- **Exercise data**
☆ ☆ ☆
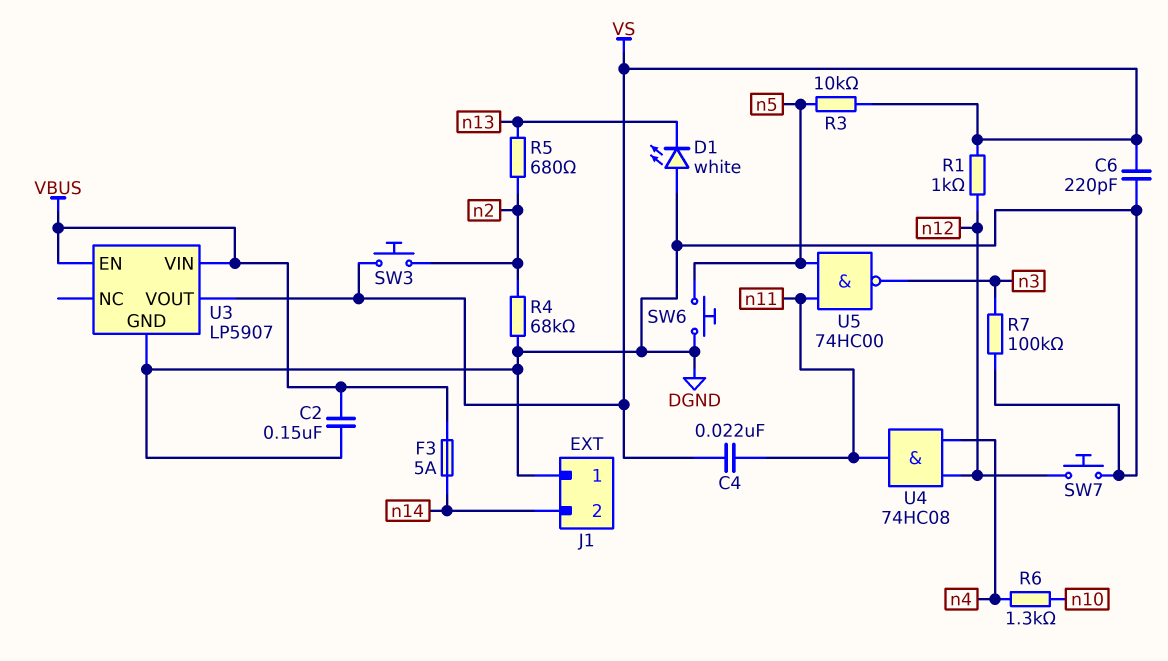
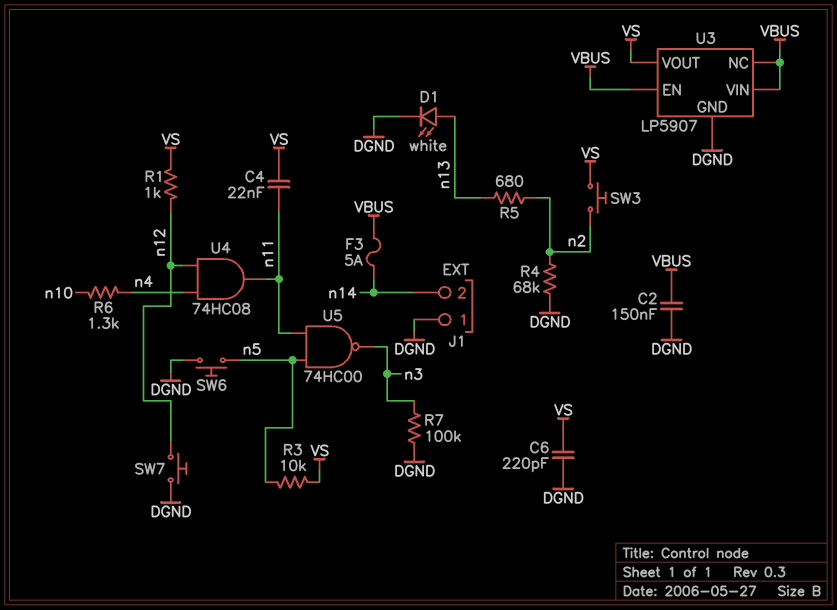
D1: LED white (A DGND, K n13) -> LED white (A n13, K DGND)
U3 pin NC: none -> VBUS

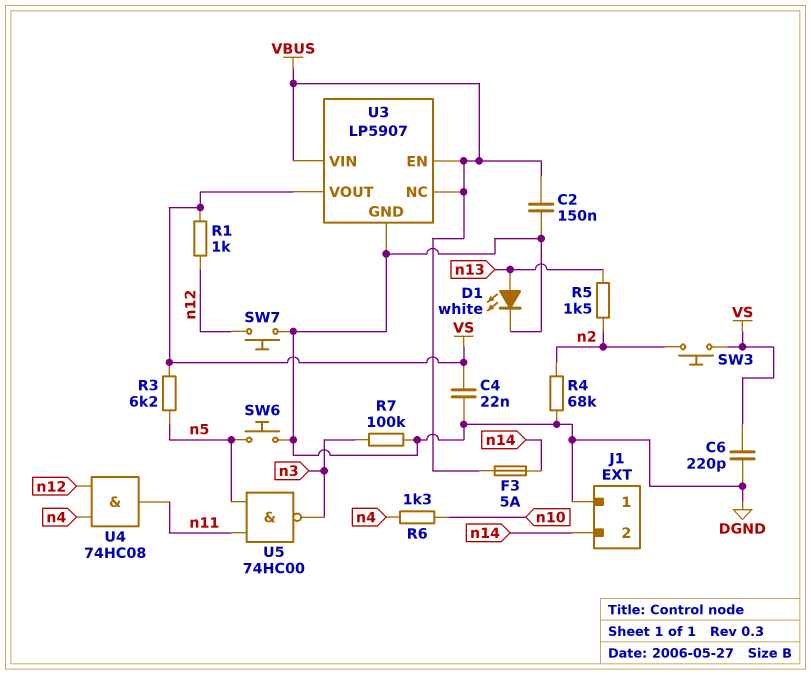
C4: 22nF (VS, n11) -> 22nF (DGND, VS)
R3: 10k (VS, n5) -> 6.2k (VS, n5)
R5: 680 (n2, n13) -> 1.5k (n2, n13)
☆ ☆ ☆
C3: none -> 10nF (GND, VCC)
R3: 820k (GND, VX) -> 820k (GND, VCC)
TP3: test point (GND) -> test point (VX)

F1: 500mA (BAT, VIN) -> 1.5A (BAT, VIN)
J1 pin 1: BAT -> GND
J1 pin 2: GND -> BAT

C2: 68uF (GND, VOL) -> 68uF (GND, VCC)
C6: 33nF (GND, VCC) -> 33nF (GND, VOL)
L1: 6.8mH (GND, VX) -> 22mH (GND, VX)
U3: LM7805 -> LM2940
☆ ☆ ☆
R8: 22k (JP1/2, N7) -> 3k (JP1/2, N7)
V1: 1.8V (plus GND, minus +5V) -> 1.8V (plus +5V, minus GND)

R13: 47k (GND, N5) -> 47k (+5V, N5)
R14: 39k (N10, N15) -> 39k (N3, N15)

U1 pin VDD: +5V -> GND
☆ ☆ ☆
From the records above, write out exactly the lines that begin at the line with "D1: LED white" and end at the line with "R5: 680 (n2, n13) -> 1.5k (n2, n13)". Pictures must not appear in the output.

- **Task response**
D1: LED white (A DGND, K n13) -> LED white (A n13, K DGND)
U3 pin NC: none -> VBUS

C4: 22nF (VS, n11) -> 22nF (DGND, VS)
R3: 10k (VS, n5) -> 6.2k (VS, n5)
R5: 680 (n2, n13) -> 1.5k (n2, n13)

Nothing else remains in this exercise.